# WORK INSTRUCTIONS
There are pictures in the records below; leave them out and set down exactly the lines from the one holding "Someone carried the nut" through the one holding "Someone swapped the toy".

━━ DATA UNDER STUDY ━━

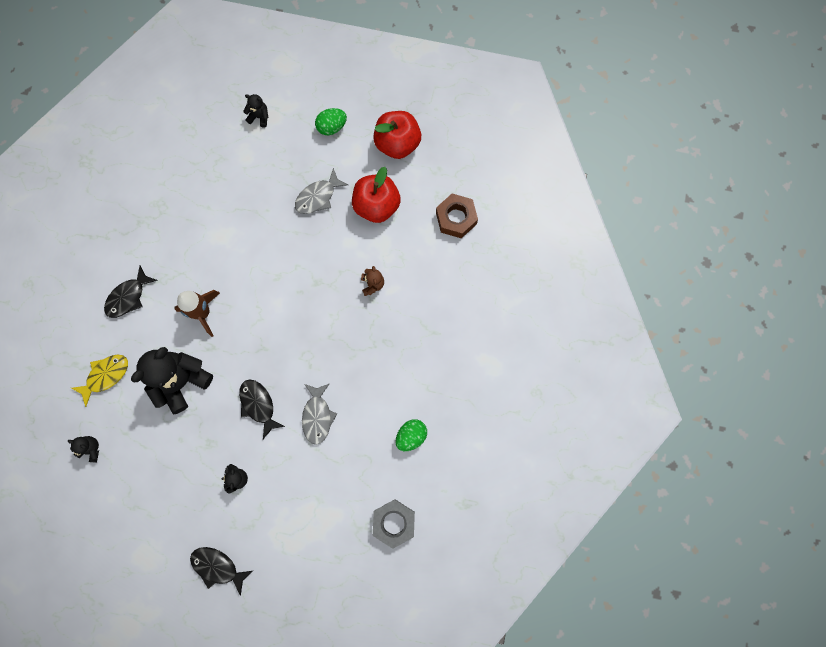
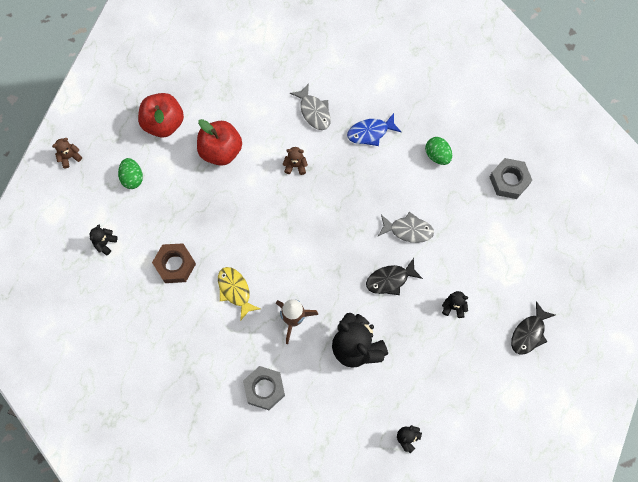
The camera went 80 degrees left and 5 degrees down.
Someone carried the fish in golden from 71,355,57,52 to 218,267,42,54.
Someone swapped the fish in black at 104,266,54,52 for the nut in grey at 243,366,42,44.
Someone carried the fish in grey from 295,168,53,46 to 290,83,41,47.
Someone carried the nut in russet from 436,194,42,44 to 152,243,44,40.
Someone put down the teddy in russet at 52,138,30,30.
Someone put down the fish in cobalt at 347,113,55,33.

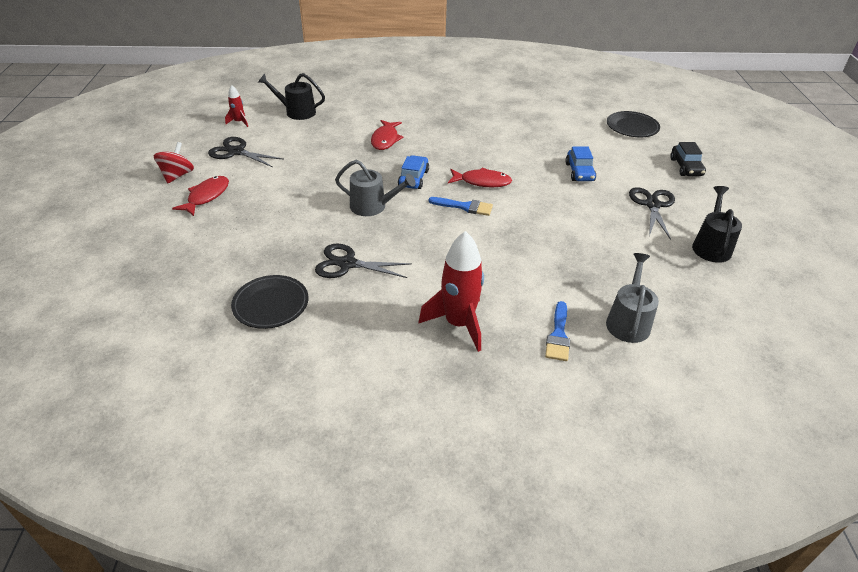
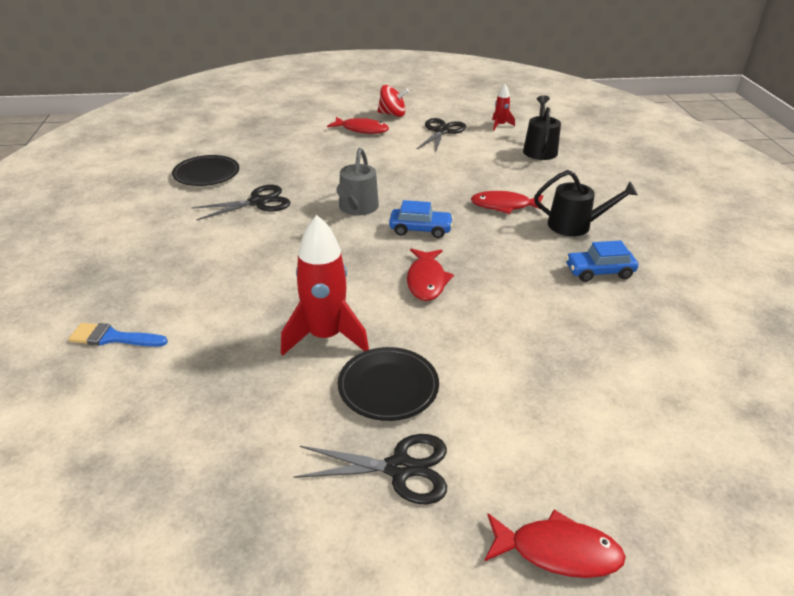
The camera went 85 degrees right and 5 degrees down.
Someone rotated the shears in black at 315,244,97,34 by 60 degrees clockwise.
Someone carried the rocket in red from 418,231,66,121 to 281,215,88,141.
Someone took away the paint brush in cobalt at 428,197,65,19.
Someone carried the car in cobalt from 566,147,30,34 to 565,241,73,41.
Someone took away the sprinkling can in grey at 606,253,53,90.
Someone carried the dinner plate in black from 607,111,53,26 to 338,347,101,74.
Someone swapped the car in black at 670,142,36,34 for the fish in red at 484,509,142,69.
Someone carried the sprinkling can in black from 692,186,50,77 to 534,170,104,66.

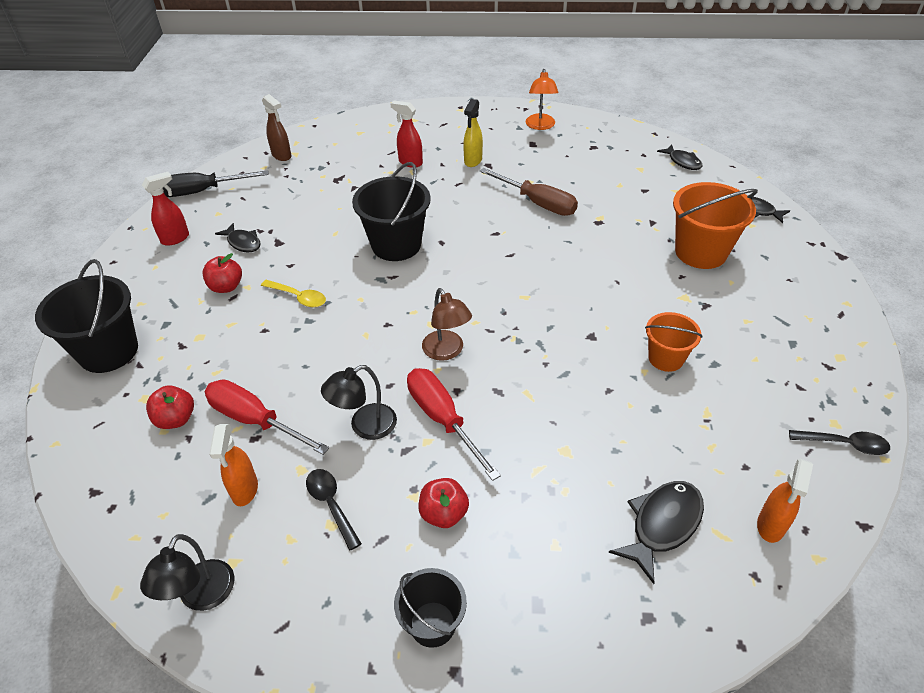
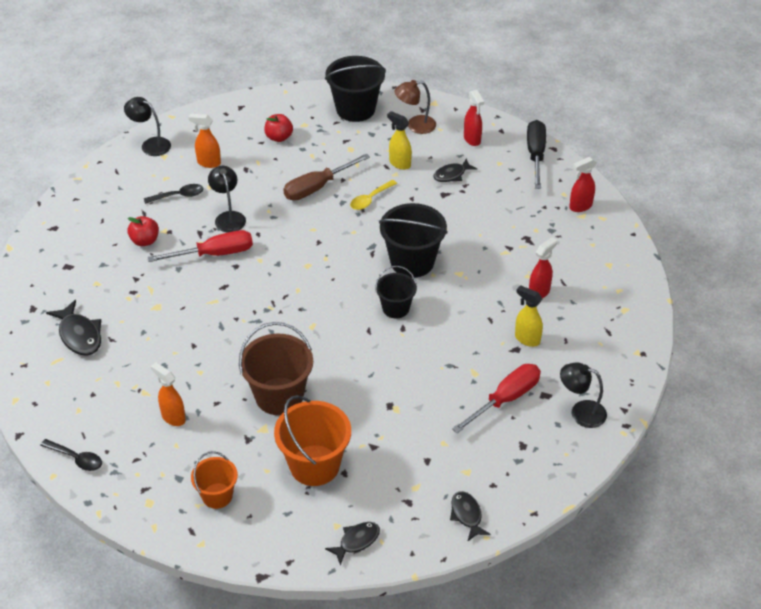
The camera went 105 degrees right and 0 degrees up.
Someone swapped the toy apple in red at 203,253,39,40 for the spray cleaner in golden at 387,111,25,59.
Someone carried the screwdriver in red from 204,379,125,76 to 452,364,89,69.
Someone repainted the spray cleaner in russet at 262,94,29,67, which became the spray cleaner in red at 569,157,28,55.
Someone carried the pail in black from 394,568,73,80 to 375,266,42,52.
Someone carried the lamp in russet from 422,288,50,73 to 394,80,42,54.
Someone carried the screwdriver in russet from 480,168,98,48 to 283,154,87,47.
Someone repainted the lamp in orange at 526,69,32,61, which became the lamp in black at 560,362,47,66.
Someone carried the pail in orange from 645,312,58,60 to 191,451,47,58.
Someone rotated the fish in black at 657,144,45,26 by 90 degrees clockwise.
Someone carried the spray cleaner in orange from 757,459,56,84 to 151,362,35,64.
Someone rotated the teaspoon in black at 789,430,101,25 by 90 degrees counterclockwise.
Someone put down the pail in russet at 239,322,74,93.

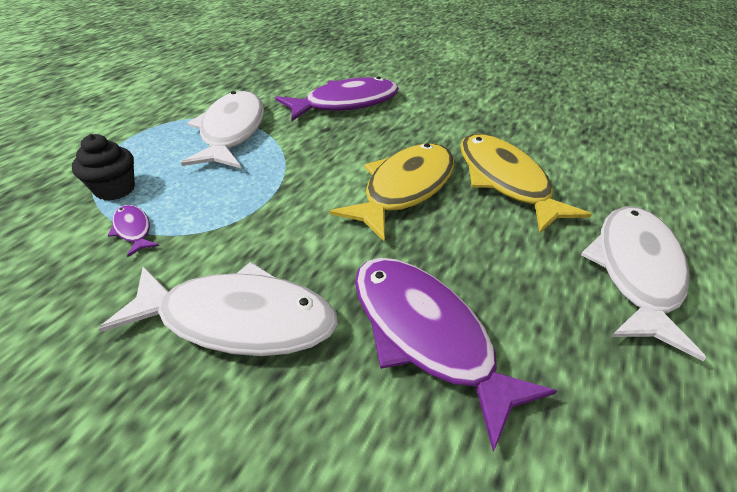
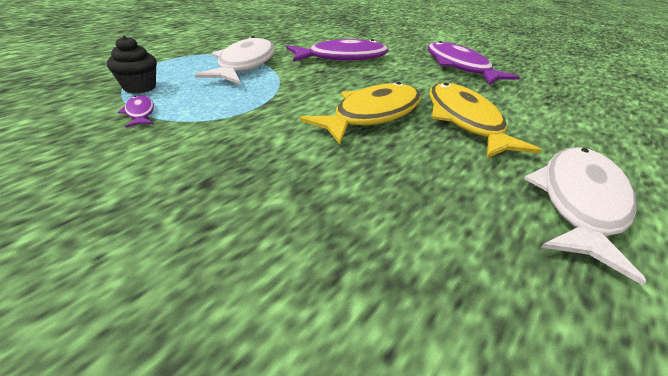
The camera went 10 degrees right and 5 degrees down.
Someone took away the fish in white at 98,262,240,94.
Someone carried the fish in royal purple from 355,258,202,193 to 428,41,92,44.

━━━

# EXERCISE ANSWER
Someone carried the nut in russet from 436,194,42,44 to 152,243,44,40.
Someone put down the teddy in russet at 52,138,30,30.
Someone put down the fish in cobalt at 347,113,55,33.

The camera went 85 degrees right and 5 degrees down.
Someone rotated the shears in black at 315,244,97,34 by 60 degrees clockwise.
Someone carried the rocket in red from 418,231,66,121 to 281,215,88,141.
Someone took away the paint brush in cobalt at 428,197,65,19.
Someone carried the car in cobalt from 566,147,30,34 to 565,241,73,41.
Someone took away the sprinkling can in grey at 606,253,53,90.
Someone carried the dinner plate in black from 607,111,53,26 to 338,347,101,74.
Someone swapped the car in black at 670,142,36,34 for the fish in red at 484,509,142,69.
Someone carried the sprinkling can in black from 692,186,50,77 to 534,170,104,66.

The camera went 105 degrees right and 0 degrees up.
Someone swapped the toy apple in red at 203,253,39,40 for the spray cleaner in golden at 387,111,25,59.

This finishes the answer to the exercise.